Copy out the data word for word. The images are not part of the copy.

Data excerpt:

# # # # # # #

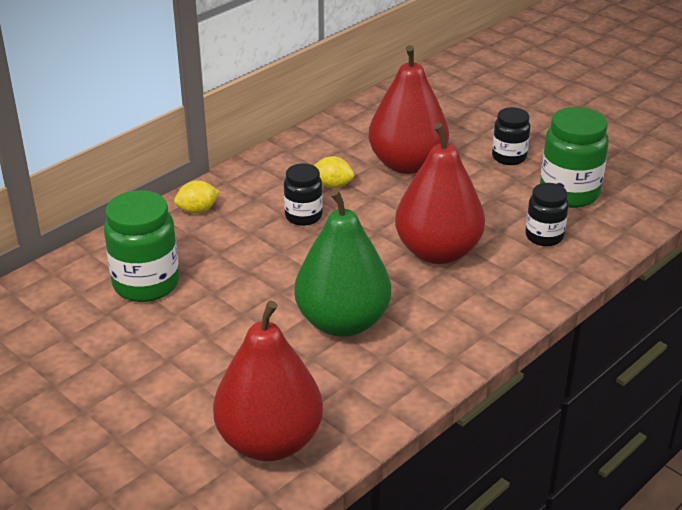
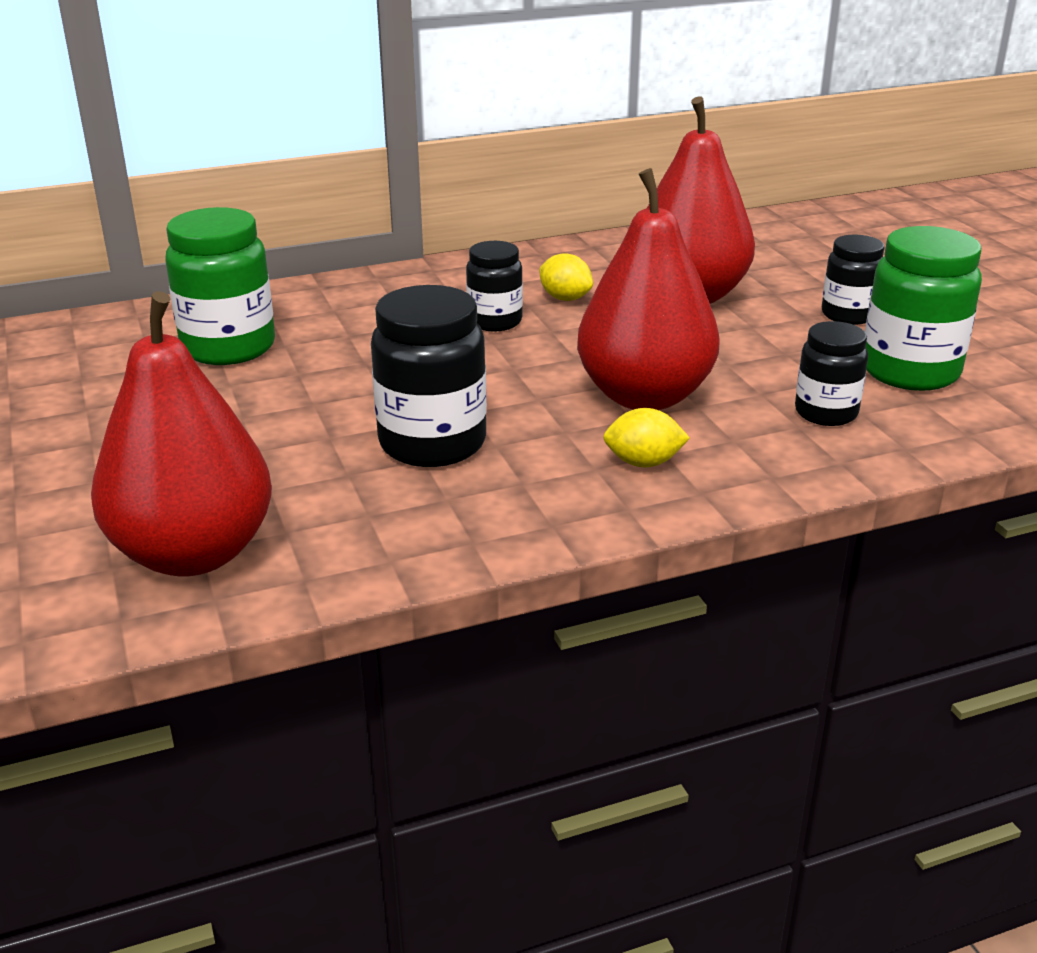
camera: 25 degrees right, 5 degrees down
yellow lemon [174,181,220,214] -> yellow lemon moved to [603,408,690,467]
green pear [294,189,391,337] -> black jar [371,285,487,467]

# # # # # # #

Response:
camera: 25 degrees right, 5 degrees down
yellow lemon [174,181,220,214] -> yellow lemon moved to [603,408,690,467]
green pear [294,189,391,337] -> black jar [371,285,487,467]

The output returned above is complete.